BEGIN GIVEN RECORDS
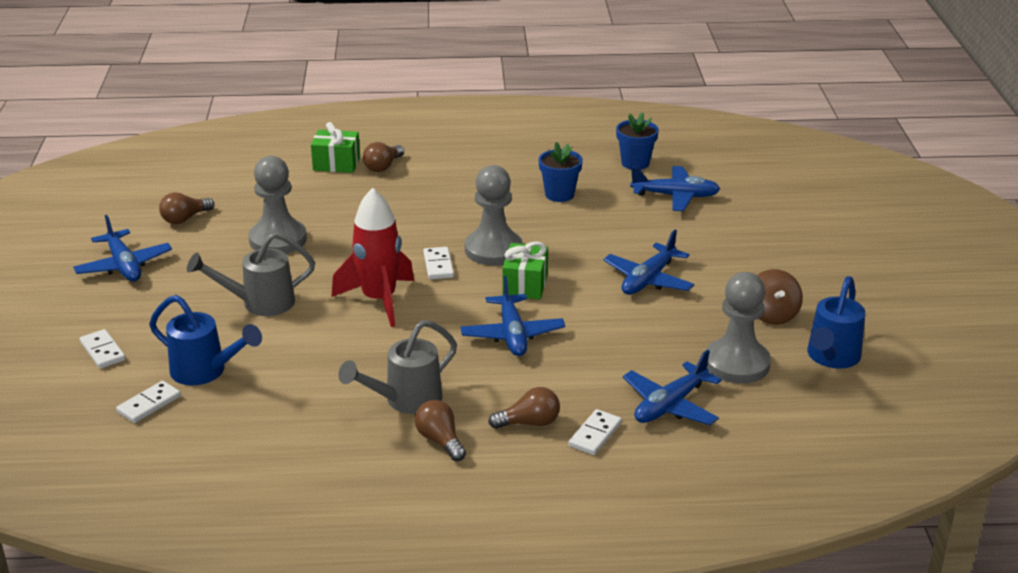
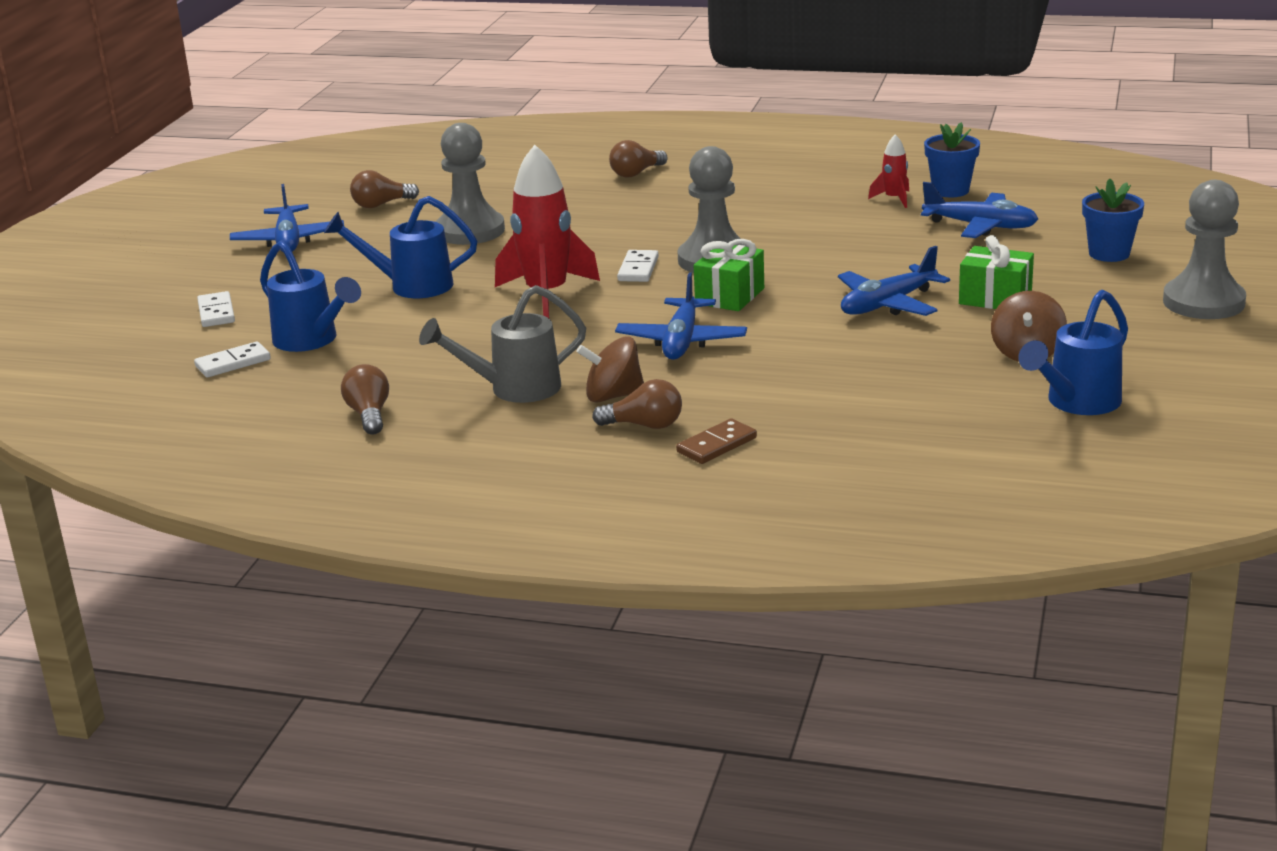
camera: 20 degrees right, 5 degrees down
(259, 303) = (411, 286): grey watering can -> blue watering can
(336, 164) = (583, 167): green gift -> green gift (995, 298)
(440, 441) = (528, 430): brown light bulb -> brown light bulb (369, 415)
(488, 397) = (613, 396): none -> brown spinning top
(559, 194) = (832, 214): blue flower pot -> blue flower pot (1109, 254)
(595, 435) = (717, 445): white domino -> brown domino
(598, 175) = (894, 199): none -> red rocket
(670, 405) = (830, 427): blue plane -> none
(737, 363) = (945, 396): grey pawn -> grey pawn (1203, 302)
END GIVEN RECORDS
BEGIN GIVEN RECORDS
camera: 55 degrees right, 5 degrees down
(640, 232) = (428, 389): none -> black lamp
END GIVEN RECORDS
GOAL OF THE EXERCISE - Please return the lines above that run from the line containing "camera: 20 degrees right, 5 degrees down" to the line containing "(670, 405) = (830, 427): blue plane -> none", inclusive, exactly and with no other lines.

ANSWER TO THIS TASK -
camera: 20 degrees right, 5 degrees down
(259, 303) = (411, 286): grey watering can -> blue watering can
(336, 164) = (583, 167): green gift -> green gift (995, 298)
(440, 441) = (528, 430): brown light bulb -> brown light bulb (369, 415)
(488, 397) = (613, 396): none -> brown spinning top
(559, 194) = (832, 214): blue flower pot -> blue flower pot (1109, 254)
(595, 435) = (717, 445): white domino -> brown domino
(598, 175) = (894, 199): none -> red rocket
(670, 405) = (830, 427): blue plane -> none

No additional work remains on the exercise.